Bitte erledigen: Skaliere den Abschnitt von der Zeile mit „tabloid [826, 608]“ bis einschließlich zum Ende der Einträge, und gib nur diese Zeilen vollständig mit ihrem ganzen Text wieder. Multipliziere dabei jede Koordinate in den Antworten mit 1,85 und runde auf ganze Zahlen, wobei ,5 aufgerundet wird.

_ _ _ _

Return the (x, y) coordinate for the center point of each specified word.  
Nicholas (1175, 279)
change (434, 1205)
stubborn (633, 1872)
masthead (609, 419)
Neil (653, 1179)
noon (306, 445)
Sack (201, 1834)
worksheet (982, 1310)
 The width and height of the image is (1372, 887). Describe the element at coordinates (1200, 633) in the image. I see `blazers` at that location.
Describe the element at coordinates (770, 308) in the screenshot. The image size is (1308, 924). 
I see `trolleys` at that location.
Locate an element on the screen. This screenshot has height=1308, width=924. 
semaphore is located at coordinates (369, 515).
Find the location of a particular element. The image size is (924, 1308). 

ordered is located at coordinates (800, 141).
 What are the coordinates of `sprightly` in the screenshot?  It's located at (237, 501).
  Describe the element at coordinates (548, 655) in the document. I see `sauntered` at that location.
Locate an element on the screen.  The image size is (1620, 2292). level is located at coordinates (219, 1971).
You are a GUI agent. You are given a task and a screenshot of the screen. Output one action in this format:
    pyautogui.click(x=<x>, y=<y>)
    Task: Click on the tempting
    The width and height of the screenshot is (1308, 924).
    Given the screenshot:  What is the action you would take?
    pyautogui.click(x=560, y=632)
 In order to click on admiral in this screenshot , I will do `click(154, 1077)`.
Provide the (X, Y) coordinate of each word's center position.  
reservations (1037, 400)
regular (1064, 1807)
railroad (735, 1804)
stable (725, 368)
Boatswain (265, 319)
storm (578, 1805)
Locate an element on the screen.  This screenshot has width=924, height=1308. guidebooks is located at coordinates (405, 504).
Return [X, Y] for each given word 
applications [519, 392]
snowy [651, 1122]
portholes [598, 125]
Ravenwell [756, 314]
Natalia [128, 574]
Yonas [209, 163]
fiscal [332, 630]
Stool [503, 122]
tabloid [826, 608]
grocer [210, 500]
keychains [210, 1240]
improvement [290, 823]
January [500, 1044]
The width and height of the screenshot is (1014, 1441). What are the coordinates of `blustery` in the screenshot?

_ _ _ _

Lösung:
tabloid [1528, 1125]
grocer [389, 925]
keychains [389, 2294]
improvement [537, 1523]
January [925, 1931]
The width and height of the screenshot is (1014, 1441). What are the coordinates of `blustery` in the screenshot?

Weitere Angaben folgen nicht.